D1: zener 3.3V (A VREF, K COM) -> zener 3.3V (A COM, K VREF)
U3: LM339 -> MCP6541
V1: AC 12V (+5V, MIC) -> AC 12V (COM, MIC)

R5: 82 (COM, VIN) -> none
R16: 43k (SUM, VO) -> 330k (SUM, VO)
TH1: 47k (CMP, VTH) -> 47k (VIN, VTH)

* * *

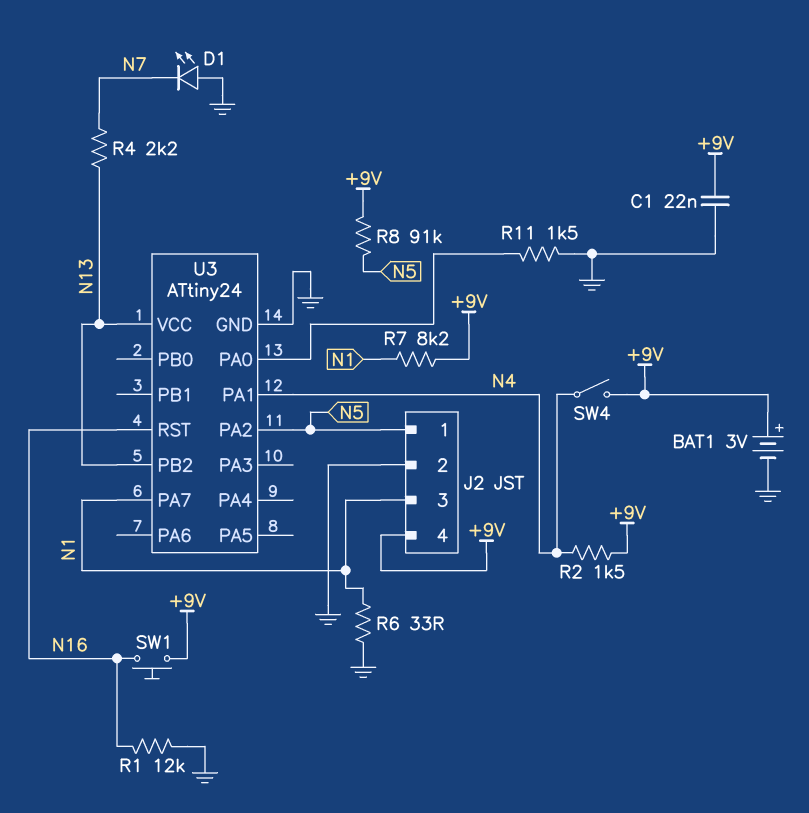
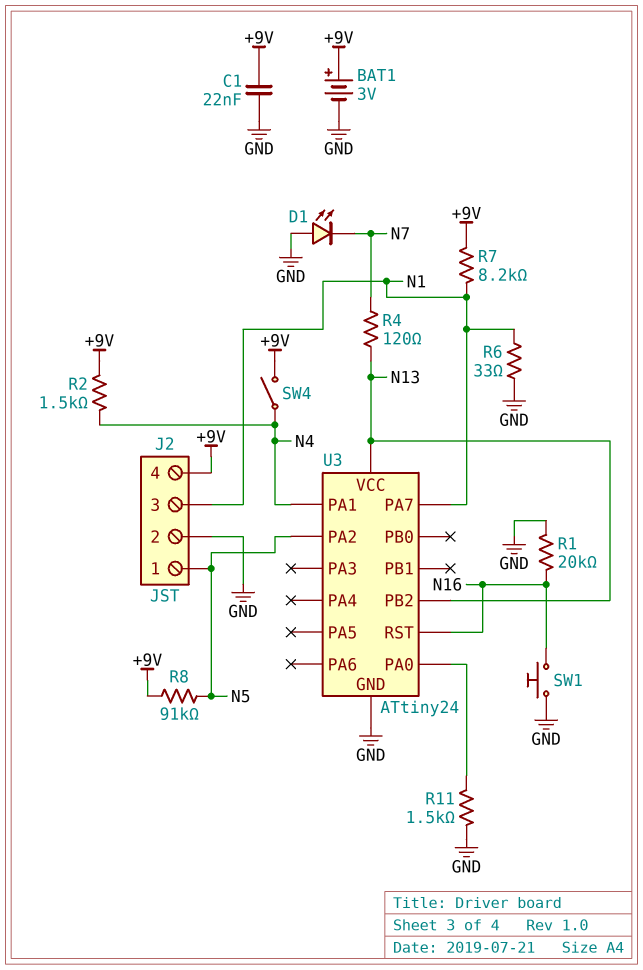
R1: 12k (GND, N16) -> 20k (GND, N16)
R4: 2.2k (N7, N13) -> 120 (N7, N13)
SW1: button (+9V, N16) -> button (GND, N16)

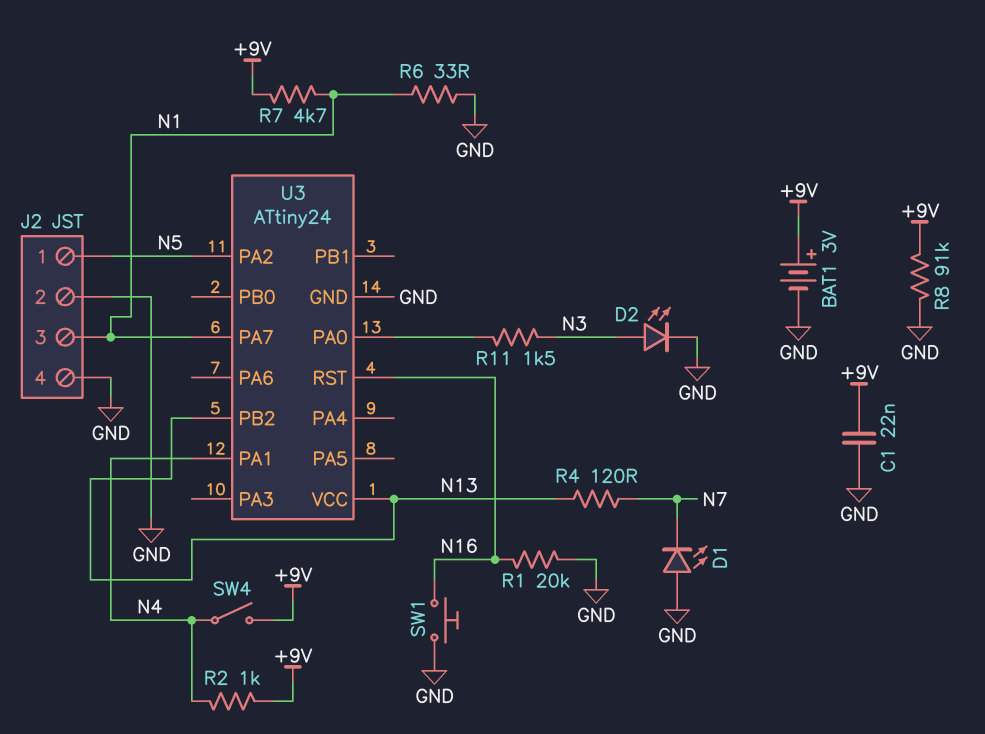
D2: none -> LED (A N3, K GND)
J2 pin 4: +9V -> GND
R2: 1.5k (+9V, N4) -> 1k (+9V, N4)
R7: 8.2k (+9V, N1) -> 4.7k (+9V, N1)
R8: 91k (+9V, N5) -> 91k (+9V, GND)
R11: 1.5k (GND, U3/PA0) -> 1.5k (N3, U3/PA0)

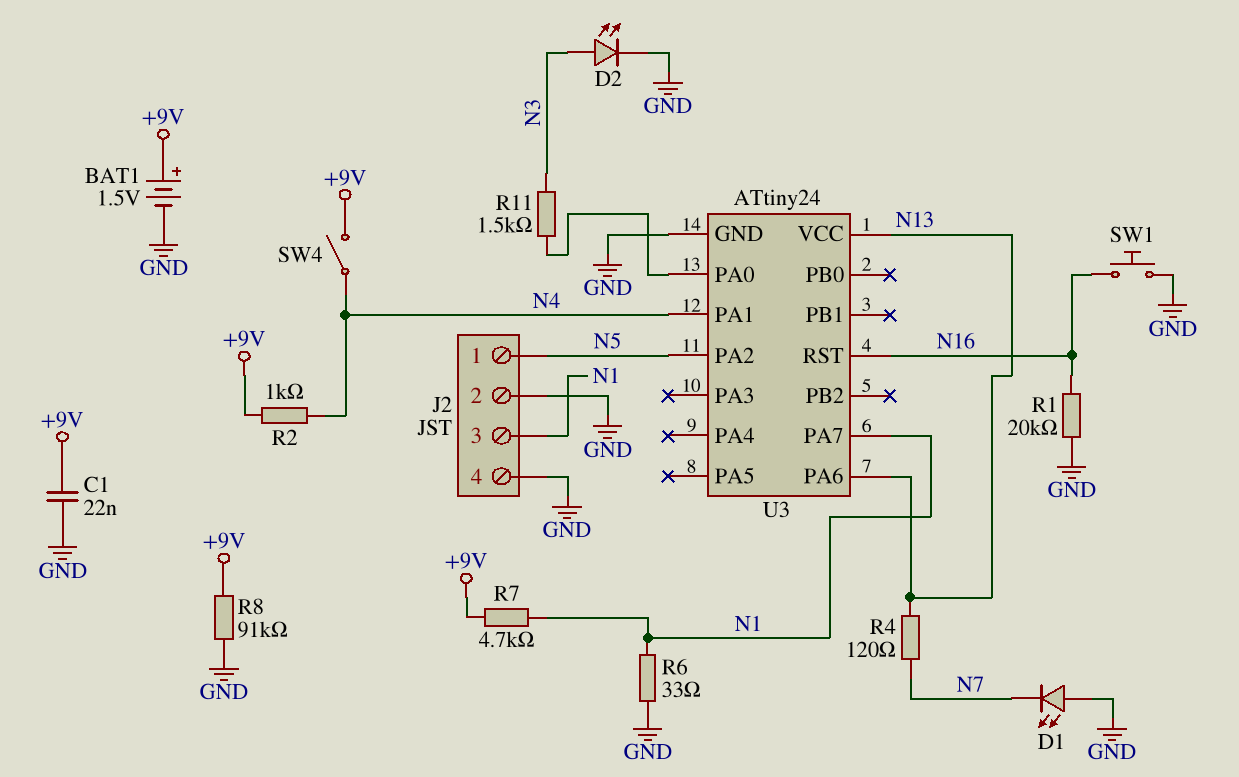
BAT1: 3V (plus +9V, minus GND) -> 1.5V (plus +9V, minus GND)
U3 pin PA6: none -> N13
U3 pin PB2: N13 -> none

Activity = In the entries above, find the line with "J2 pin 4: +9V -> GND" and the line with "U3 pin PB2: N13 -> none". Write out exactly those two lines and every line between them, pictures excluded.

Completed task =
J2 pin 4: +9V -> GND
R2: 1.5k (+9V, N4) -> 1k (+9V, N4)
R7: 8.2k (+9V, N1) -> 4.7k (+9V, N1)
R8: 91k (+9V, N5) -> 91k (+9V, GND)
R11: 1.5k (GND, U3/PA0) -> 1.5k (N3, U3/PA0)

BAT1: 3V (plus +9V, minus GND) -> 1.5V (plus +9V, minus GND)
U3 pin PA6: none -> N13
U3 pin PB2: N13 -> none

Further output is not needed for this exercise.